Dataset items:

::::

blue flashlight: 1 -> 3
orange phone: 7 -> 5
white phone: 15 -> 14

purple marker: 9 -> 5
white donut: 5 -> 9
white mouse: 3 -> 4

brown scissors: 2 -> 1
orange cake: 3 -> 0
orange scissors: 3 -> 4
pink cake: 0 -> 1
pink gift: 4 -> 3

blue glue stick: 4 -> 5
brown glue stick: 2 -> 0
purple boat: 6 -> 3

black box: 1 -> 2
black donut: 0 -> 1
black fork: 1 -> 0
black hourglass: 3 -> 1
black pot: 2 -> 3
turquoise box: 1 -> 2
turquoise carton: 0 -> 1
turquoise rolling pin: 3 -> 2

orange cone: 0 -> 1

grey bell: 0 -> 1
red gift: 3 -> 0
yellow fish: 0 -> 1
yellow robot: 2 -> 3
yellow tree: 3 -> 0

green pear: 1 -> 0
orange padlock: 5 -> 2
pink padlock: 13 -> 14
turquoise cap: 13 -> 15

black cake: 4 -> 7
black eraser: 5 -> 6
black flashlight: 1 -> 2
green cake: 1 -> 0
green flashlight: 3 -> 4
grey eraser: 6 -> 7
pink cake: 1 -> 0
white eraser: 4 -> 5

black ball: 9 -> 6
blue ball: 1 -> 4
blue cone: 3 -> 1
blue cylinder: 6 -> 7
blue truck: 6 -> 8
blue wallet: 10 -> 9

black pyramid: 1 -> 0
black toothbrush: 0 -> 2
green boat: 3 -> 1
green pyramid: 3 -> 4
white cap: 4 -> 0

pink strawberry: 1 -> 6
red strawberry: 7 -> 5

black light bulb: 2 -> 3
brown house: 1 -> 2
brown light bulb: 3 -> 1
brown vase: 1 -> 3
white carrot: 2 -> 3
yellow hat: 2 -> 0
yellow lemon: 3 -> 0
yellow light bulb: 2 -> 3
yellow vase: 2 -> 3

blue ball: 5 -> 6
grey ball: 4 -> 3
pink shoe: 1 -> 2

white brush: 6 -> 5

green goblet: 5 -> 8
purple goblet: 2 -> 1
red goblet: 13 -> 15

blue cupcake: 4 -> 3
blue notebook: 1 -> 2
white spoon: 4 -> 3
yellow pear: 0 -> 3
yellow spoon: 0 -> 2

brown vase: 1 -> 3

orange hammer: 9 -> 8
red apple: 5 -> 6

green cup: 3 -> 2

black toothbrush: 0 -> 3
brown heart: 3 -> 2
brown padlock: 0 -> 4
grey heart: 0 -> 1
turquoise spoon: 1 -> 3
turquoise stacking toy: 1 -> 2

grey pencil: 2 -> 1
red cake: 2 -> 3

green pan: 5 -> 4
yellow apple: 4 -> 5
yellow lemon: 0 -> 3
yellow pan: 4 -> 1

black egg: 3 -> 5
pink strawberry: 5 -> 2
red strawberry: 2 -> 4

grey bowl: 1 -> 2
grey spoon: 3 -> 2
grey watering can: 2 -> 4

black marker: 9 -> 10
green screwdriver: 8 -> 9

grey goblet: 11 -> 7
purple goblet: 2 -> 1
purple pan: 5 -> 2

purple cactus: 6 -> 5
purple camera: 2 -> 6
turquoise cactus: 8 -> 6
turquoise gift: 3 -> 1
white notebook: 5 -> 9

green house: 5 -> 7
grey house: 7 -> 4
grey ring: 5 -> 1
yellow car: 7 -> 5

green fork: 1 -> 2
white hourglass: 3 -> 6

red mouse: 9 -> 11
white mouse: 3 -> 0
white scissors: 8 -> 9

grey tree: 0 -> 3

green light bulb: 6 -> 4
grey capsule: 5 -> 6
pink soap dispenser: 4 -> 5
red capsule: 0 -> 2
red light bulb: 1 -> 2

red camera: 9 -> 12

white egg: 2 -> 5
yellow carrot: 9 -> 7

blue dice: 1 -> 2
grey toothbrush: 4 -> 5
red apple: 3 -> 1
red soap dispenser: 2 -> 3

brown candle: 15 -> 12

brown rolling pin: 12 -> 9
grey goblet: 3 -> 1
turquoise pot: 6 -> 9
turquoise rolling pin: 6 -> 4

::::

--- TASK PROMPT ---
Beginning at the line that contains "pink soap dispenser: 4 -> 5", reproduce every line down to the last line of the entries above, exactly and only those.

--- ANSWER SECTION ---
pink soap dispenser: 4 -> 5
red capsule: 0 -> 2
red light bulb: 1 -> 2

red camera: 9 -> 12

white egg: 2 -> 5
yellow carrot: 9 -> 7

blue dice: 1 -> 2
grey toothbrush: 4 -> 5
red apple: 3 -> 1
red soap dispenser: 2 -> 3

brown candle: 15 -> 12

brown rolling pin: 12 -> 9
grey goblet: 3 -> 1
turquoise pot: 6 -> 9
turquoise rolling pin: 6 -> 4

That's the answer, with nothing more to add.